*** Opening of Source data ***

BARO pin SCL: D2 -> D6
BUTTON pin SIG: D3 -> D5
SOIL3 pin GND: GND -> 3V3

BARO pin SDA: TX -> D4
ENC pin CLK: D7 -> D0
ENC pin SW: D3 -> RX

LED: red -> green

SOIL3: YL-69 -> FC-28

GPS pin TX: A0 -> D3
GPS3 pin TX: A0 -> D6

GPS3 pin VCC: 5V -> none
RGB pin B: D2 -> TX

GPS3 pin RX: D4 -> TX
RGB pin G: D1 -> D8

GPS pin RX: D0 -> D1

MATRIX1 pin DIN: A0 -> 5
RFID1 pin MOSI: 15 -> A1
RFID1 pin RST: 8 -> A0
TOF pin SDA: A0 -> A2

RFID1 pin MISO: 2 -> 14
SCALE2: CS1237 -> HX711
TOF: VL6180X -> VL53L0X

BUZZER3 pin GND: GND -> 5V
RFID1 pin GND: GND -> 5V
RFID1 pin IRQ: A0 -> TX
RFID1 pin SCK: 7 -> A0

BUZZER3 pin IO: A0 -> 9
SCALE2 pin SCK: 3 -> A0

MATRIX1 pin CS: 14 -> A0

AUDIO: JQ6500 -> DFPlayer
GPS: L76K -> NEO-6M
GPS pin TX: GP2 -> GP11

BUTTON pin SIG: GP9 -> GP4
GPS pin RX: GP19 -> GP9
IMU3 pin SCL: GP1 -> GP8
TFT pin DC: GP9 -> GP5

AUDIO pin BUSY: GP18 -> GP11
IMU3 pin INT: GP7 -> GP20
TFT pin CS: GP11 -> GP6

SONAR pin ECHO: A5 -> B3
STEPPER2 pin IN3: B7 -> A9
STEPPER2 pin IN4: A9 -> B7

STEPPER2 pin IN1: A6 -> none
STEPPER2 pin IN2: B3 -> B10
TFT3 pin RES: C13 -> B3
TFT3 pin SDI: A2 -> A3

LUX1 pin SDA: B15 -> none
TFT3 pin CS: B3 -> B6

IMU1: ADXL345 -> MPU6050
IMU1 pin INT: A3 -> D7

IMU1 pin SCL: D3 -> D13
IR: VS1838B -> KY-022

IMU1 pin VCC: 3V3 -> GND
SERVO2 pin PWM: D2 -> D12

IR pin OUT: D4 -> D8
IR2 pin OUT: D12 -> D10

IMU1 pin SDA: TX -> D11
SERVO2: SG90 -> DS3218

*** Close of Source data ***

▸ **What the exercise asks**
Reproduce every record above exactly as it is written.

▸ **Solution for this task**
BARO pin SCL: D2 -> D6
BUTTON pin SIG: D3 -> D5
SOIL3 pin GND: GND -> 3V3

BARO pin SDA: TX -> D4
ENC pin CLK: D7 -> D0
ENC pin SW: D3 -> RX

LED: red -> green

SOIL3: YL-69 -> FC-28

GPS pin TX: A0 -> D3
GPS3 pin TX: A0 -> D6

GPS3 pin VCC: 5V -> none
RGB pin B: D2 -> TX

GPS3 pin RX: D4 -> TX
RGB pin G: D1 -> D8

GPS pin RX: D0 -> D1

MATRIX1 pin DIN: A0 -> 5
RFID1 pin MOSI: 15 -> A1
RFID1 pin RST: 8 -> A0
TOF pin SDA: A0 -> A2

RFID1 pin MISO: 2 -> 14
SCALE2: CS1237 -> HX711
TOF: VL6180X -> VL53L0X

BUZZER3 pin GND: GND -> 5V
RFID1 pin GND: GND -> 5V
RFID1 pin IRQ: A0 -> TX
RFID1 pin SCK: 7 -> A0

BUZZER3 pin IO: A0 -> 9
SCALE2 pin SCK: 3 -> A0

MATRIX1 pin CS: 14 -> A0

AUDIO: JQ6500 -> DFPlayer
GPS: L76K -> NEO-6M
GPS pin TX: GP2 -> GP11

BUTTON pin SIG: GP9 -> GP4
GPS pin RX: GP19 -> GP9
IMU3 pin SCL: GP1 -> GP8
TFT pin DC: GP9 -> GP5

AUDIO pin BUSY: GP18 -> GP11
IMU3 pin INT: GP7 -> GP20
TFT pin CS: GP11 -> GP6

SONAR pin ECHO: A5 -> B3
STEPPER2 pin IN3: B7 -> A9
STEPPER2 pin IN4: A9 -> B7

STEPPER2 pin IN1: A6 -> none
STEPPER2 pin IN2: B3 -> B10
TFT3 pin RES: C13 -> B3
TFT3 pin SDI: A2 -> A3

LUX1 pin SDA: B15 -> none
TFT3 pin CS: B3 -> B6

IMU1: ADXL345 -> MPU6050
IMU1 pin INT: A3 -> D7

IMU1 pin SCL: D3 -> D13
IR: VS1838B -> KY-022

IMU1 pin VCC: 3V3 -> GND
SERVO2 pin PWM: D2 -> D12

IR pin OUT: D4 -> D8
IR2 pin OUT: D12 -> D10

IMU1 pin SDA: TX -> D11
SERVO2: SG90 -> DS3218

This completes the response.